• _Work order_: If a record holds a picture, drop the picture and repeat everything else word for word.

• _Data section_:
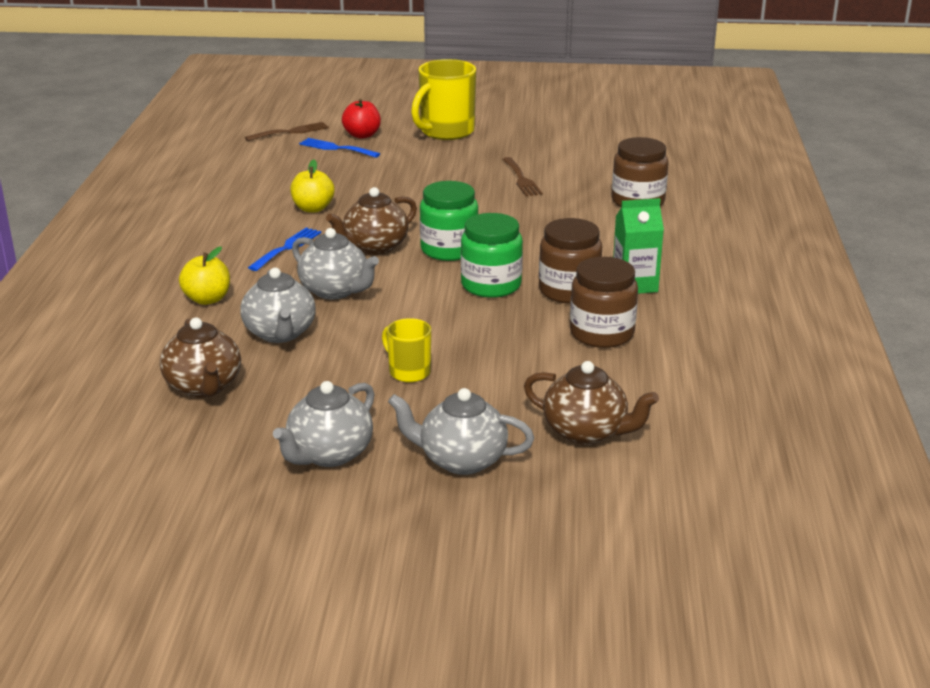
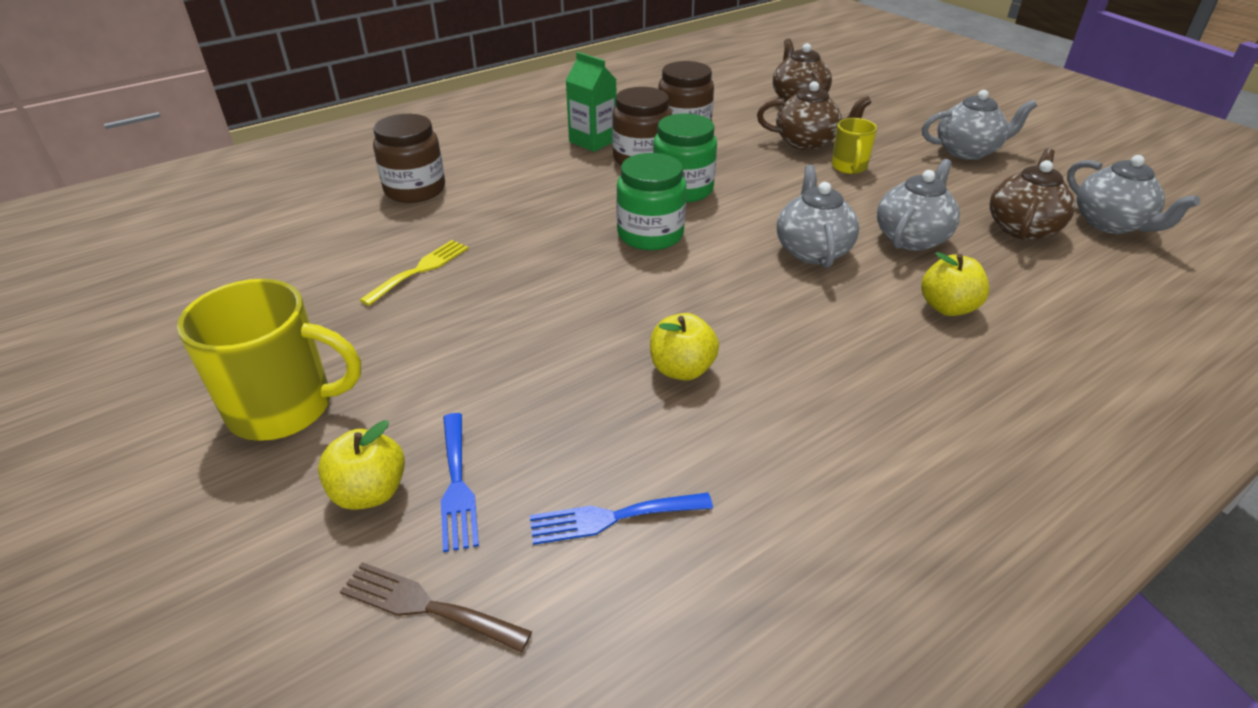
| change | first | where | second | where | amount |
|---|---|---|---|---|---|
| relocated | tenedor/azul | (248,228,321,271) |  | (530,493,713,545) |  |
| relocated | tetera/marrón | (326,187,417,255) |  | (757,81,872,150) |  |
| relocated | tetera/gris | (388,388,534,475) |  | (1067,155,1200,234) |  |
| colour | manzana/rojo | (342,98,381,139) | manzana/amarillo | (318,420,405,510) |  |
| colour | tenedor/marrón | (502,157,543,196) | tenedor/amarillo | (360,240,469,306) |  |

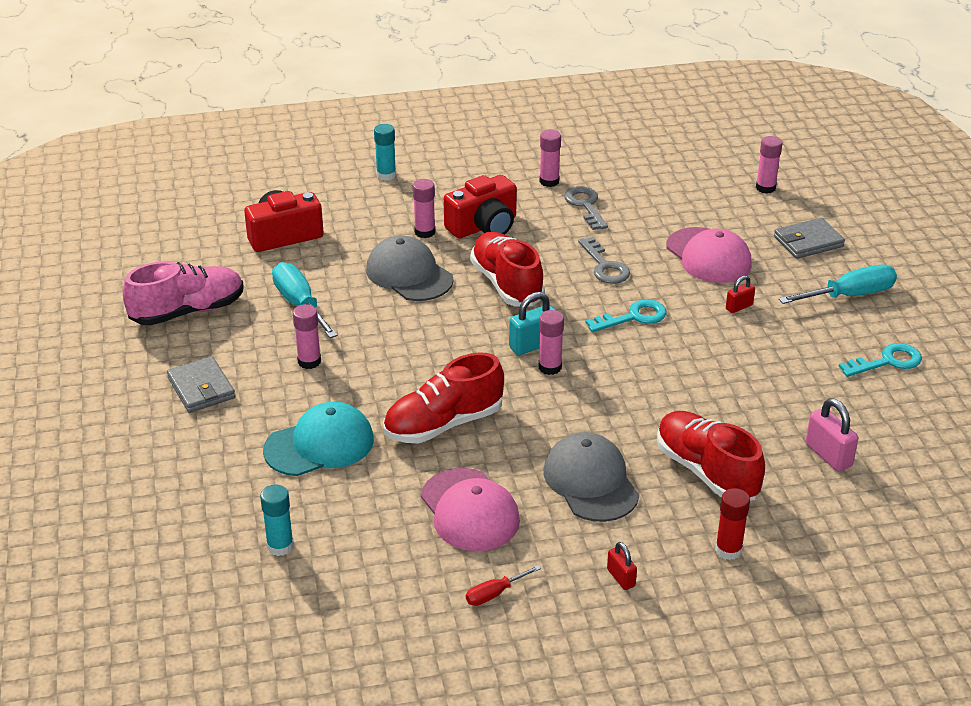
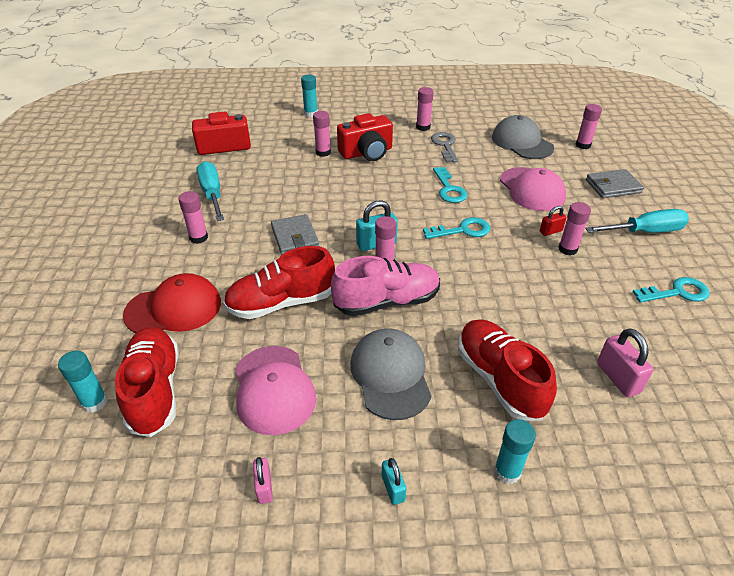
| change | first | where | second | where | amount |
|---|---|---|---|---|---|
| appeared |  |  | barra de pegamento/rosa | (558,202,591,255) |  |
| relocated | zapato/rosa | (123,261,244,326) |  | (331,256,440,316) |  |
| relocated | cartera/gris | (167,356,235,413) |  | (271,214,319,255) |  |
| relocated | gorra/gris | (366,235,453,301) |  | (492,115,554,159) |  |
| relocated | zapato/rojo | (470,231,545,307) |  | (115,327,179,437) |  |
| exchanged | destornillador/rojo | (466,565,541,606) | candado/rosa | (253,457,273,504) |  |
| colour | gorra/turquesa | (263,401,374,476) | gorra/rojo | (123,273,221,333) |  |
| colour | llave/gris | (578,237,630,284) | llave/turquesa | (433,167,467,203) |  |
| colour | candado/rojo | (607,542,637,590) | candado/turquesa | (382,458,406,505) |  |
| colour | barra de pegamento/rojo | (715,488,750,560) | barra de pegamento/turquesa | (494,419,536,484) |  |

• _Exercise answer_:
| change | first | where | second | where | amount |
|---|---|---|---|---|---|
| relocated | tenedor/azul | (248,228,321,271) |  | (530,493,713,545) |  |
| relocated | tetera/marrón | (326,187,417,255) |  | (757,81,872,150) |  |
| relocated | tetera/gris | (388,388,534,475) |  | (1067,155,1200,234) |  |
| colour | manzana/rojo | (342,98,381,139) | manzana/amarillo | (318,420,405,510) |  |
| colour | tenedor/marrón | (502,157,543,196) | tenedor/amarillo | (360,240,469,306) |  |

| change | first | where | second | where | amount |
|---|---|---|---|---|---|
| appeared |  |  | barra de pegamento/rosa | (558,202,591,255) |  |
| relocated | zapato/rosa | (123,261,244,326) |  | (331,256,440,316) |  |
| relocated | cartera/gris | (167,356,235,413) |  | (271,214,319,255) |  |
| relocated | gorra/gris | (366,235,453,301) |  | (492,115,554,159) |  |
| relocated | zapato/rojo | (470,231,545,307) |  | (115,327,179,437) |  |
| exchanged | destornillador/rojo | (466,565,541,606) | candado/rosa | (253,457,273,504) |  |
| colour | gorra/turquesa | (263,401,374,476) | gorra/rojo | (123,273,221,333) |  |
| colour | llave/gris | (578,237,630,284) | llave/turquesa | (433,167,467,203) |  |
| colour | candado/rojo | (607,542,637,590) | candado/turquesa | (382,458,406,505) |  |
| colour | barra de pegamento/rojo | (715,488,750,560) | barra de pegamento/turquesa | (494,419,536,484) |  |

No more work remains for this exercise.